- **Exercise objective**:
Your task is to transcribe the records exactly, skipping every image.

- **Records provided**:
*** Begin section ***

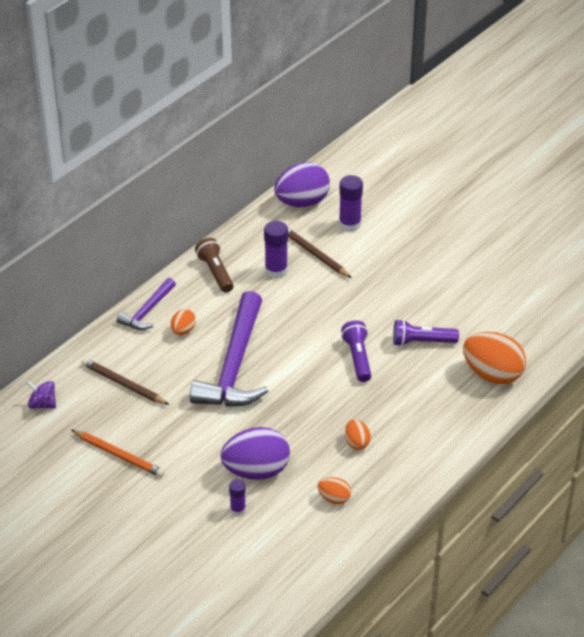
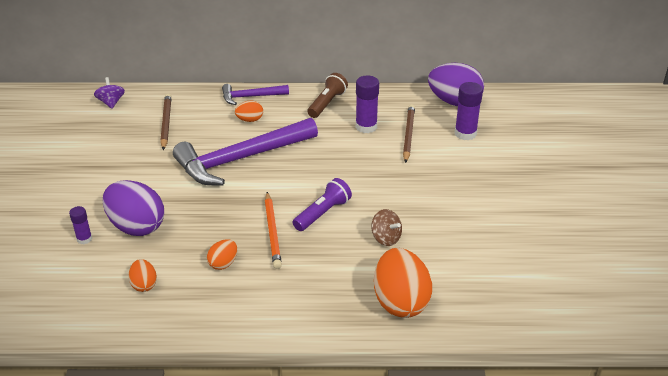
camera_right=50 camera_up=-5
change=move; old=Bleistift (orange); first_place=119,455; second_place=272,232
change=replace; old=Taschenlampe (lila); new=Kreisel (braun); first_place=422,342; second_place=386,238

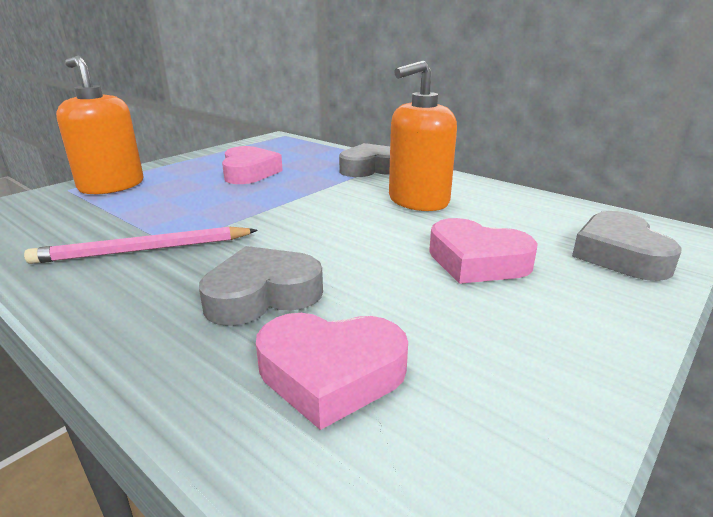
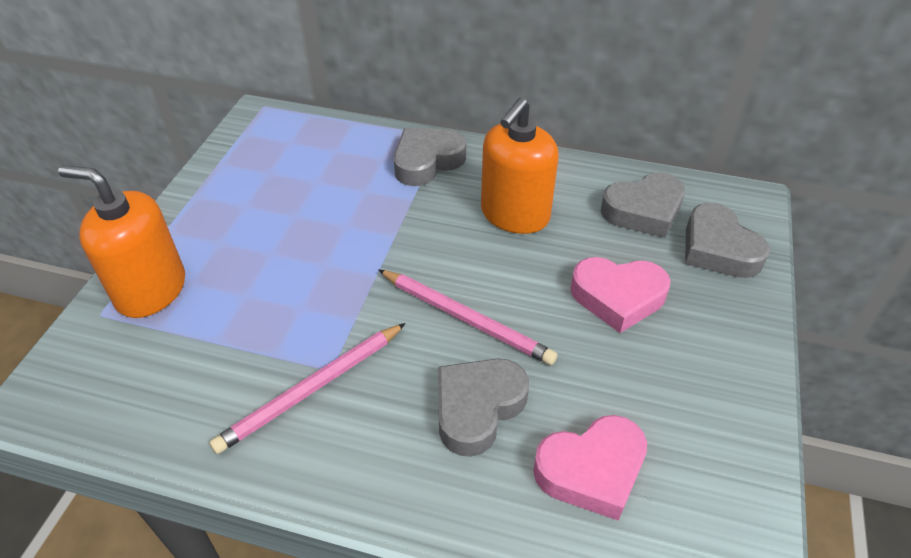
camera_right=-25 camera_up=20
change=delete; old=Herz (rosa); first_place=249,172
change=insert; new=Bleistift (rosa); second_place=466,318
change=insert; new=Herz (grau); second_place=643,211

*** End section ***

- **Written response**:
camera_right=50 camera_up=-5
change=move; old=Bleistift (orange); first_place=119,455; second_place=272,232
change=replace; old=Taschenlampe (lila); new=Kreisel (braun); first_place=422,342; second_place=386,238

camera_right=-25 camera_up=20
change=delete; old=Herz (rosa); first_place=249,172
change=insert; new=Bleistift (rosa); second_place=466,318
change=insert; new=Herz (grau); second_place=643,211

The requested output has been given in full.